◆ Exercise requirements
Look through the entries below and extract exactly the lines from the one containing "The gruszka (czerwony)" through the one containing "The widelec (niebieski)", ends included.
━━━━━ The records ━━━━━
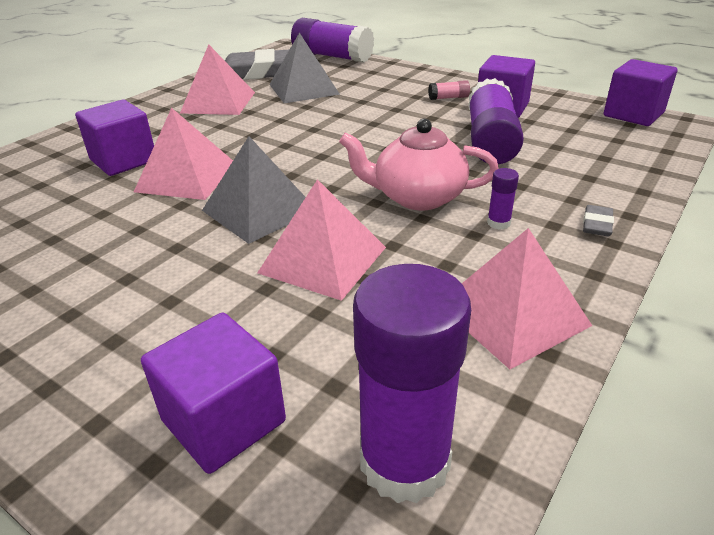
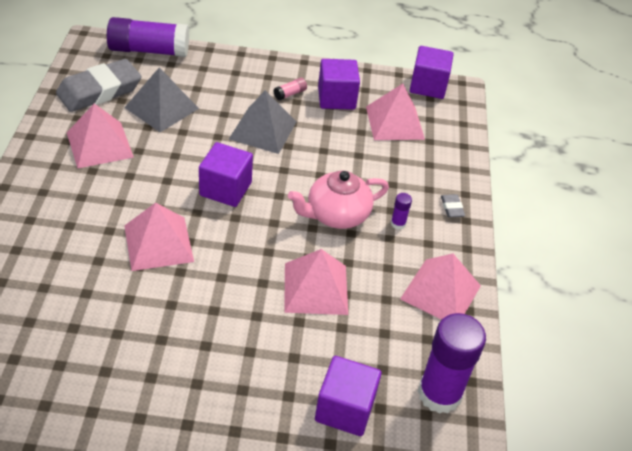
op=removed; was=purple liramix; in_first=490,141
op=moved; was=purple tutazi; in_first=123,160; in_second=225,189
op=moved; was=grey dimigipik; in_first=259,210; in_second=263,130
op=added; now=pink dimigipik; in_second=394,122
━━━━━
━━━━━ The records ━━━━━
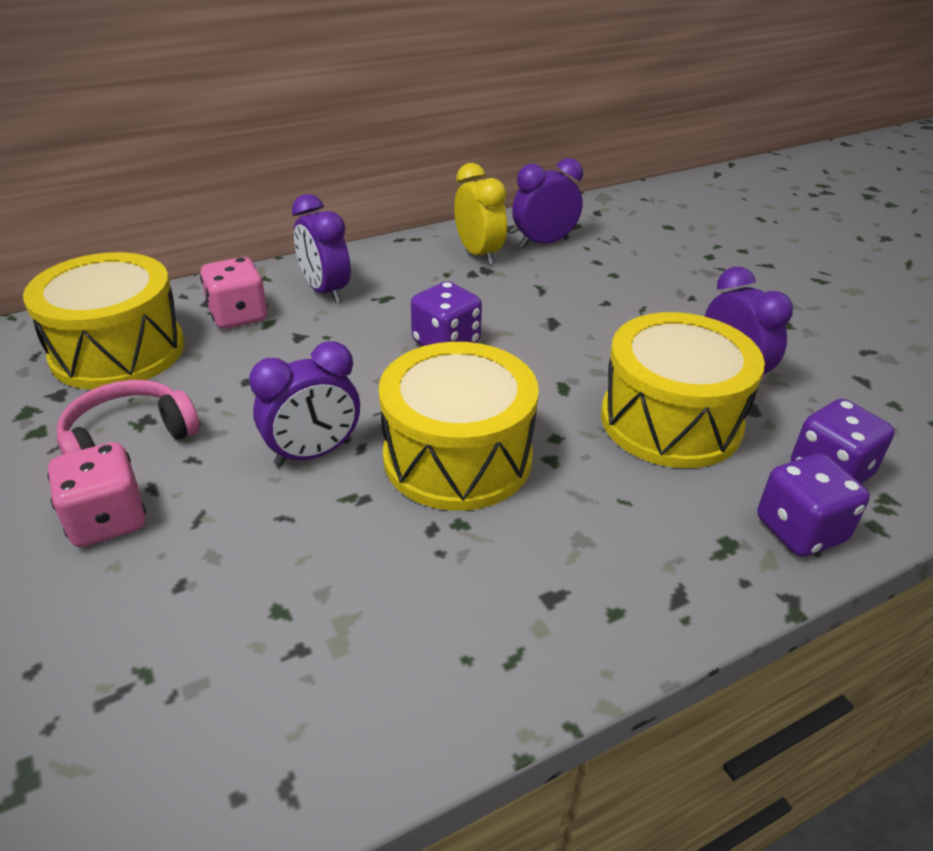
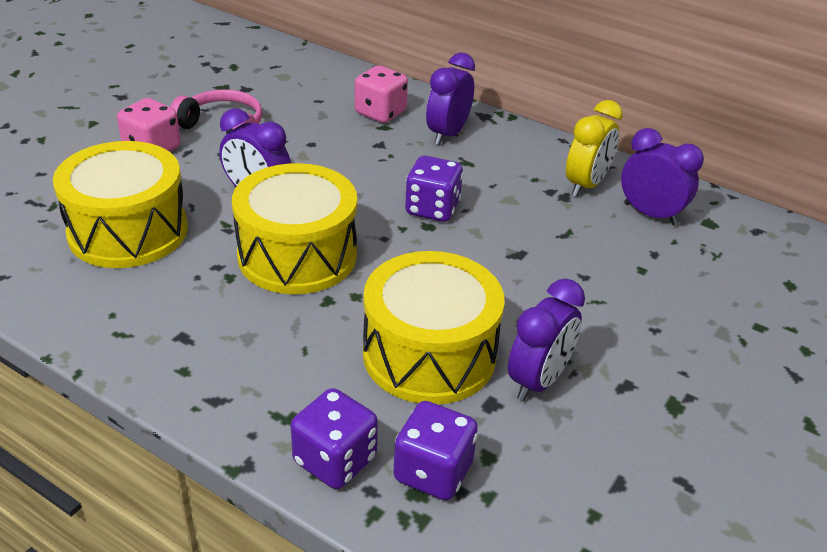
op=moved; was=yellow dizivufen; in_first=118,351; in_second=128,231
━━━━━
━━━━━ The records ━━━━━
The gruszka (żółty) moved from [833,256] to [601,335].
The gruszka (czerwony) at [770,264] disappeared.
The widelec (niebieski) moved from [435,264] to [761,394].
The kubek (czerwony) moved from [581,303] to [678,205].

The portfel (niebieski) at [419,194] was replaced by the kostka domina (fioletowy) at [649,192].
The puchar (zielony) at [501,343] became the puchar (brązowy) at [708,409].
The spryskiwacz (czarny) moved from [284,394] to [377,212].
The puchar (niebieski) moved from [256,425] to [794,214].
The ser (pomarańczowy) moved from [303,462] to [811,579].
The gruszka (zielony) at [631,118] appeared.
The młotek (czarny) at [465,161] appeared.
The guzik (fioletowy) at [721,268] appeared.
━━━━━
◆ Result below
The gruszka (czerwony) at [770,264] disappeared.
The widelec (niebieski) moved from [435,264] to [761,394].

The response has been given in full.